=== WHAT TO PRODUCE ===
Reproduce word for word the lines between the one containing "U2 pin TEST: none -> VCC" and the end of the entries below, both inclusive; leave out pictures.

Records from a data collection
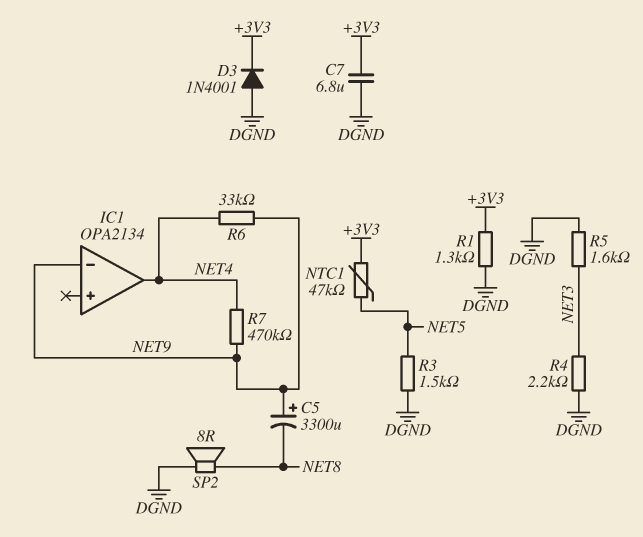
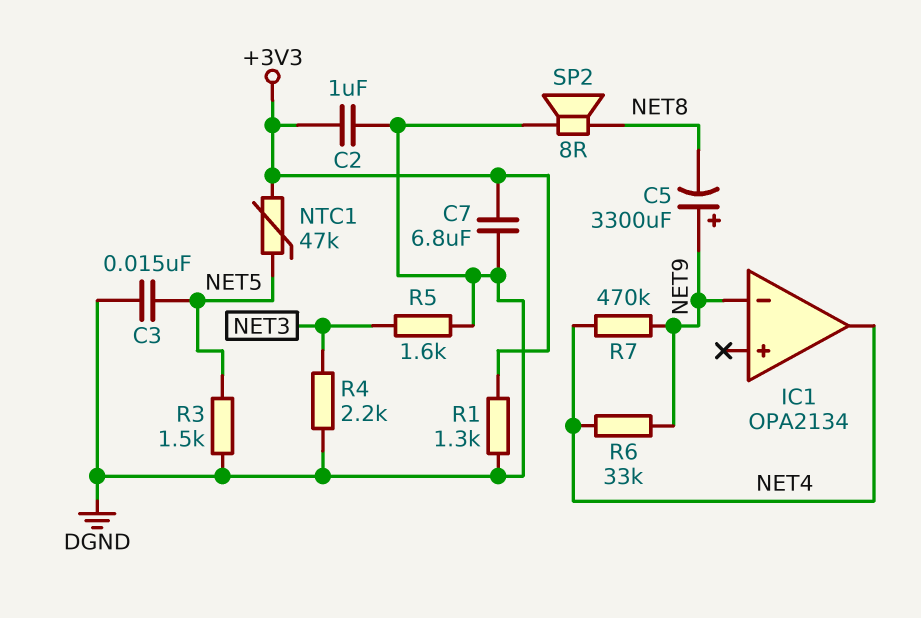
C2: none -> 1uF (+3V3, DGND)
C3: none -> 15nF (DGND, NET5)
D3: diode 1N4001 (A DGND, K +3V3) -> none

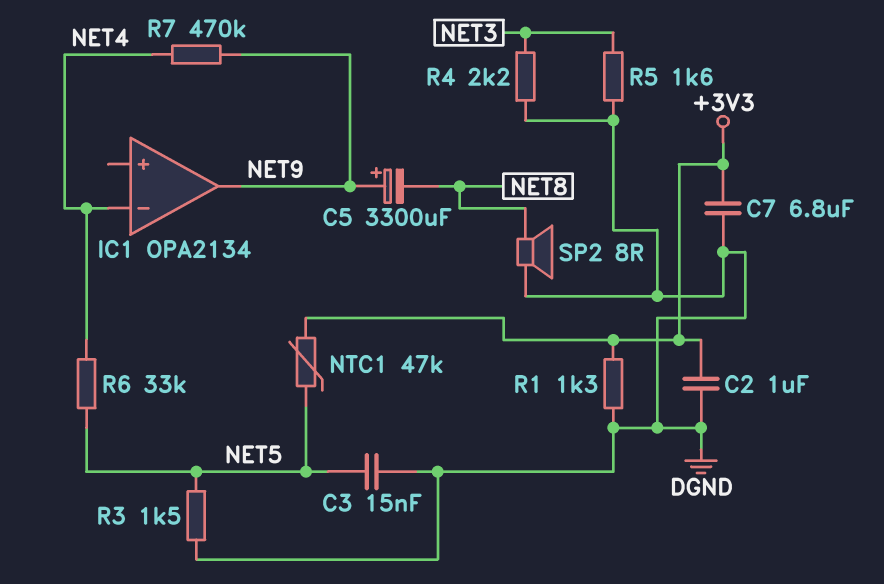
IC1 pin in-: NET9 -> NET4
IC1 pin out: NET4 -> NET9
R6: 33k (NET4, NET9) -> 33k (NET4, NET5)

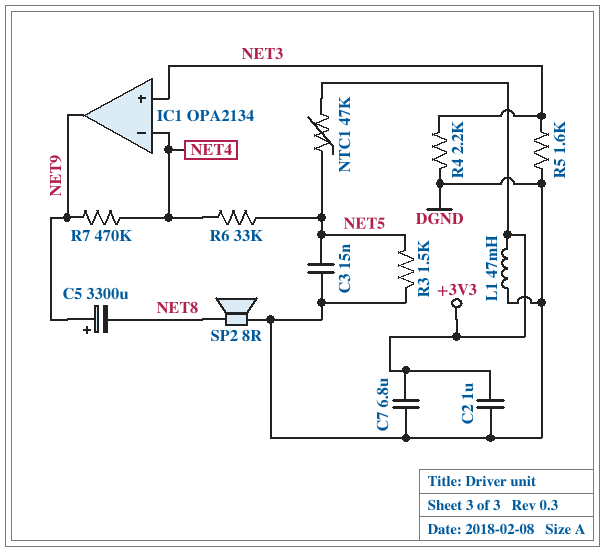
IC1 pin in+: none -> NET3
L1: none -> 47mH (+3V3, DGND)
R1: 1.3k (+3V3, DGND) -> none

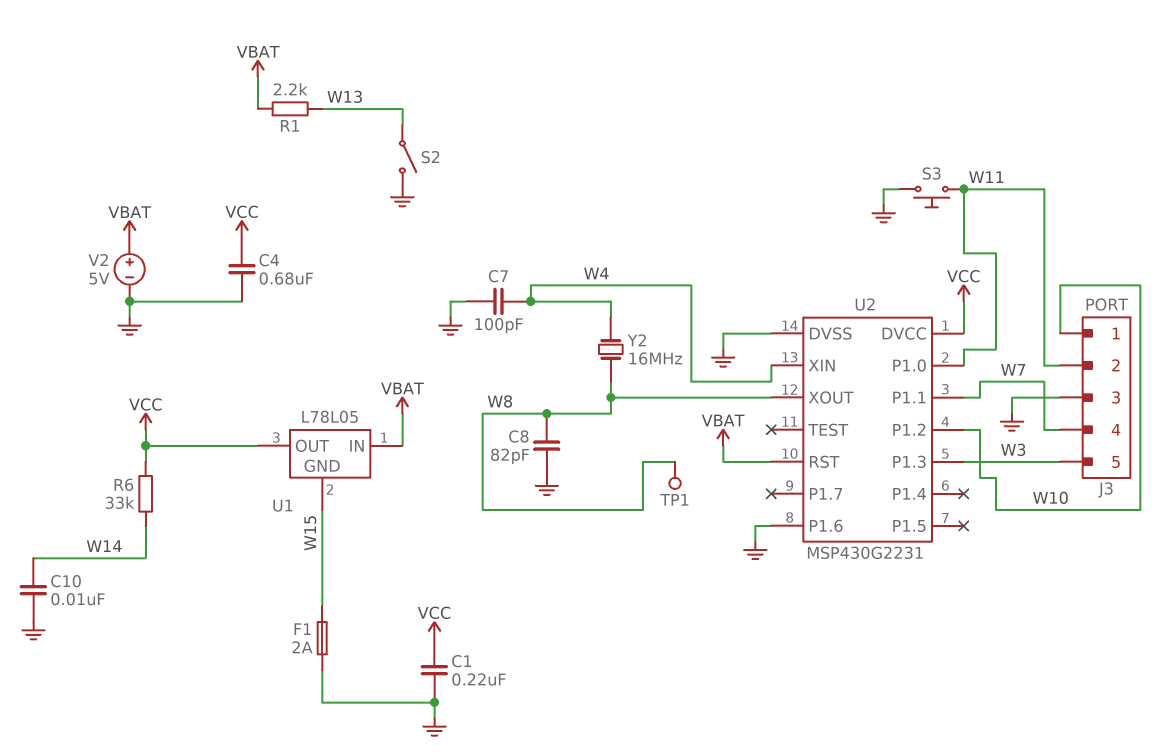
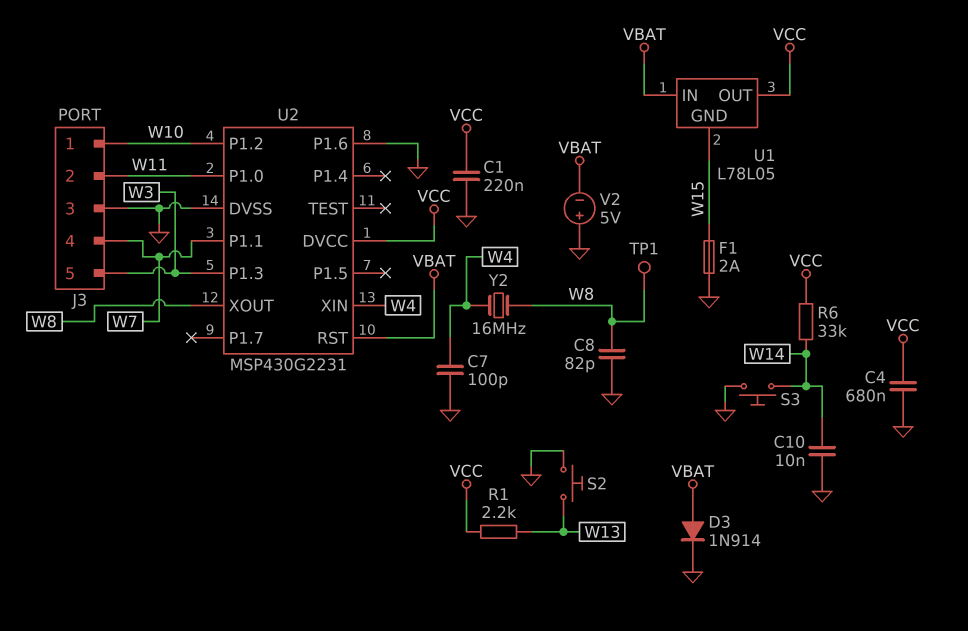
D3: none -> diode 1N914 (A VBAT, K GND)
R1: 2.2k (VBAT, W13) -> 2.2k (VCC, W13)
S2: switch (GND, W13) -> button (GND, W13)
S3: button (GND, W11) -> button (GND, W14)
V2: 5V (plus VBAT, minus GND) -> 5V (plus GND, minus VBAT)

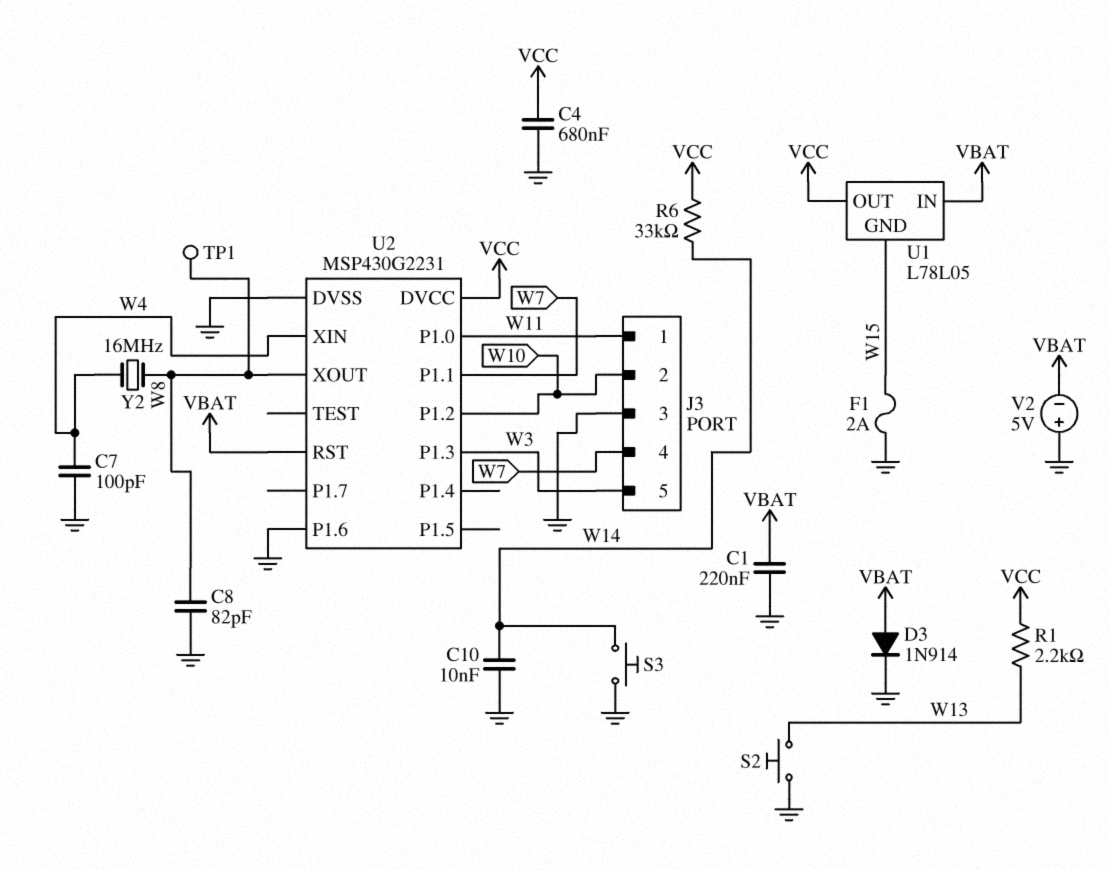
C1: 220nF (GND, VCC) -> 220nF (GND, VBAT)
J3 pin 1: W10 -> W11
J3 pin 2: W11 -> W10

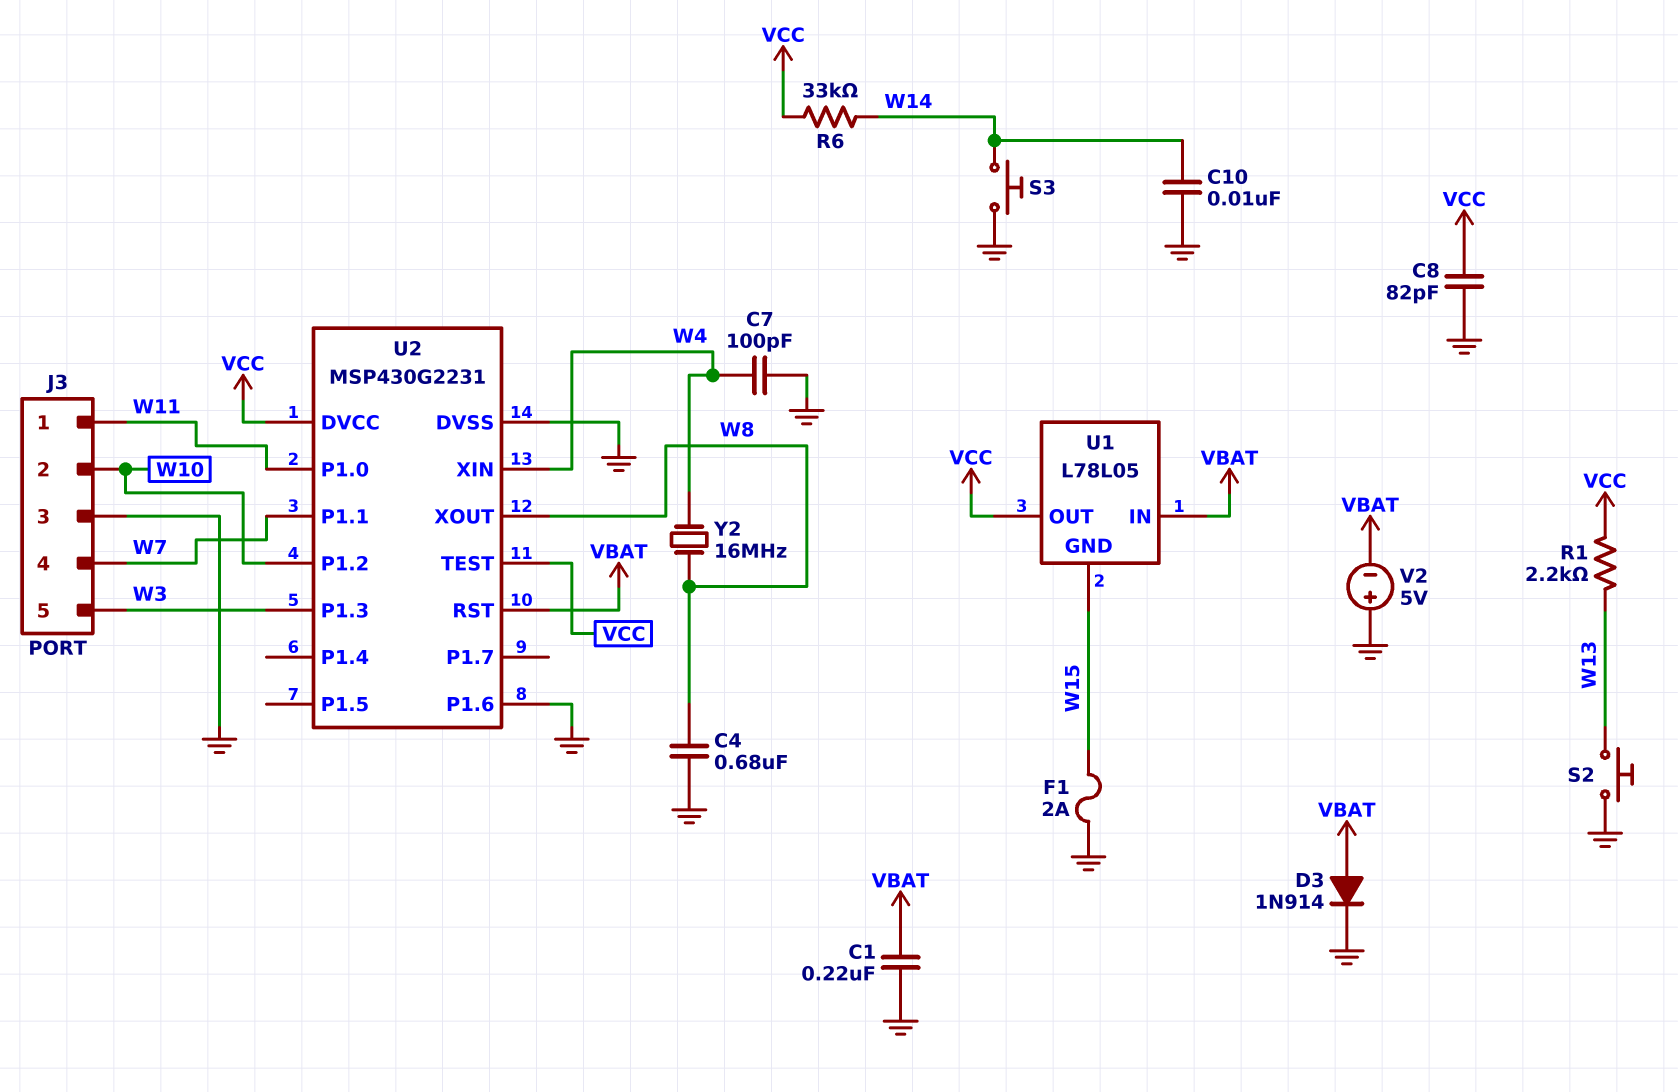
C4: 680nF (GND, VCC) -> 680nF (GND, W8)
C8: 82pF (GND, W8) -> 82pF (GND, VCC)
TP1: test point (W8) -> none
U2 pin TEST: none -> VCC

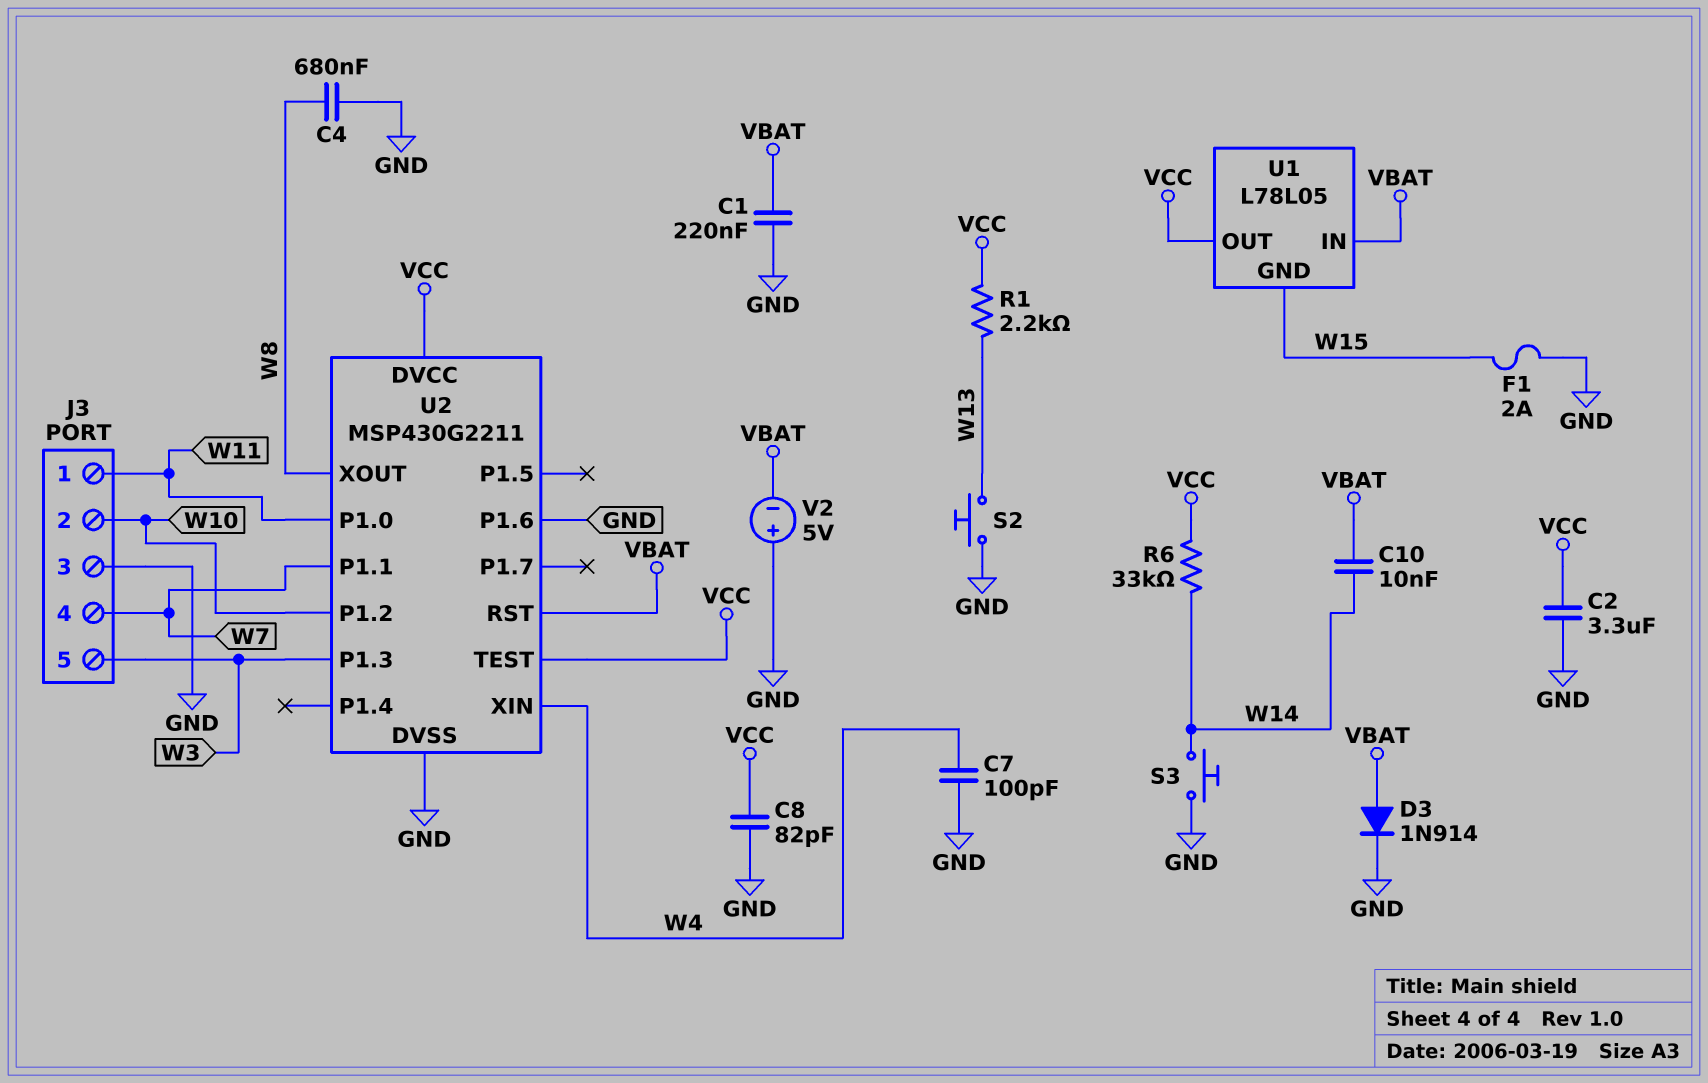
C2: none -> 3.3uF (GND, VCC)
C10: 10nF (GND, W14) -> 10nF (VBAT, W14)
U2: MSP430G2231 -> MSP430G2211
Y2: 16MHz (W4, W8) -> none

=== ANSWER TO THE EXERCISE ===
U2 pin TEST: none -> VCC

C2: none -> 3.3uF (GND, VCC)
C10: 10nF (GND, W14) -> 10nF (VBAT, W14)
U2: MSP430G2231 -> MSP430G2211
Y2: 16MHz (W4, W8) -> none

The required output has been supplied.